= WORK ITEM =
Transcribe all data verbatim. Skip the pictures.

= DATA PROVIDED =
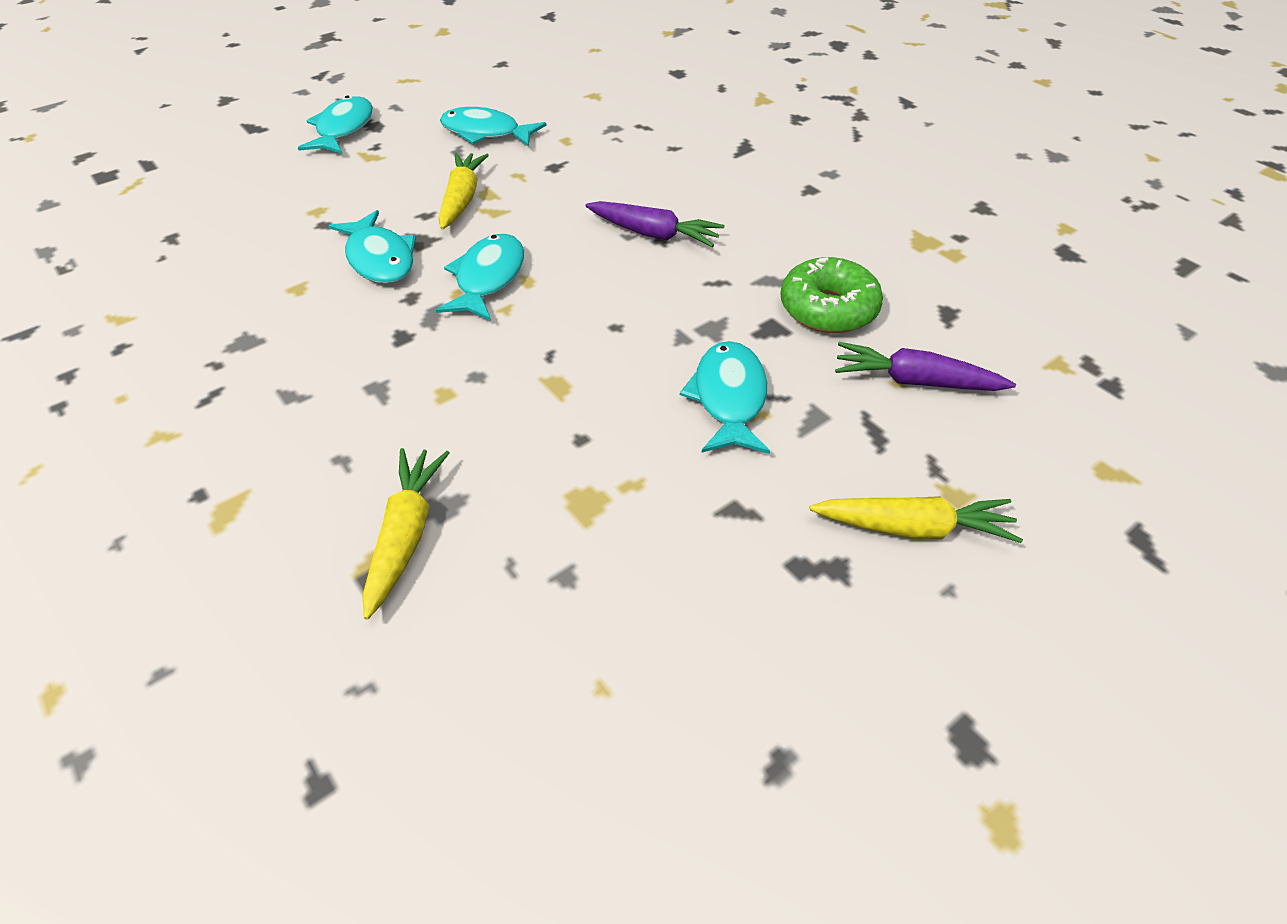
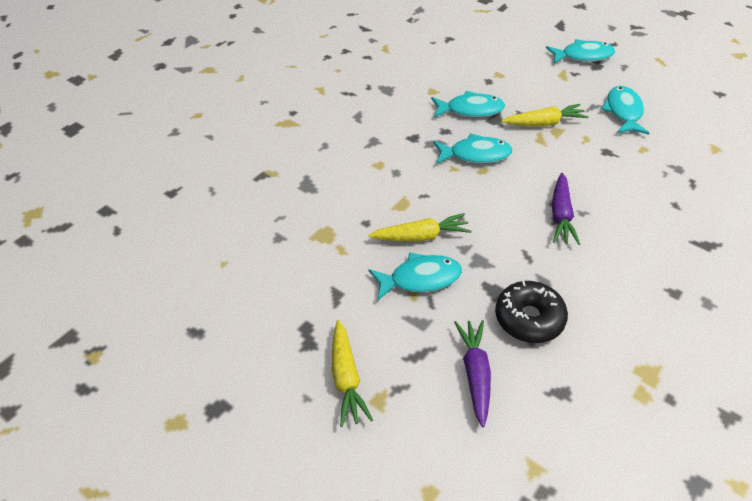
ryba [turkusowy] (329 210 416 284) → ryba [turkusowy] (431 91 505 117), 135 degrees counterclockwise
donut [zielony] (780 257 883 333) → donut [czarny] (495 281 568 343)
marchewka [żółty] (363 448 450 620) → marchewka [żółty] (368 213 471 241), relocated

= SOLUTION FOR THIS TASK =
ryba [turkusowy] (329 210 416 284) → ryba [turkusowy] (431 91 505 117), 135 degrees counterclockwise
donut [zielony] (780 257 883 333) → donut [czarny] (495 281 568 343)
marchewka [żółty] (363 448 450 620) → marchewka [żółty] (368 213 471 241), relocated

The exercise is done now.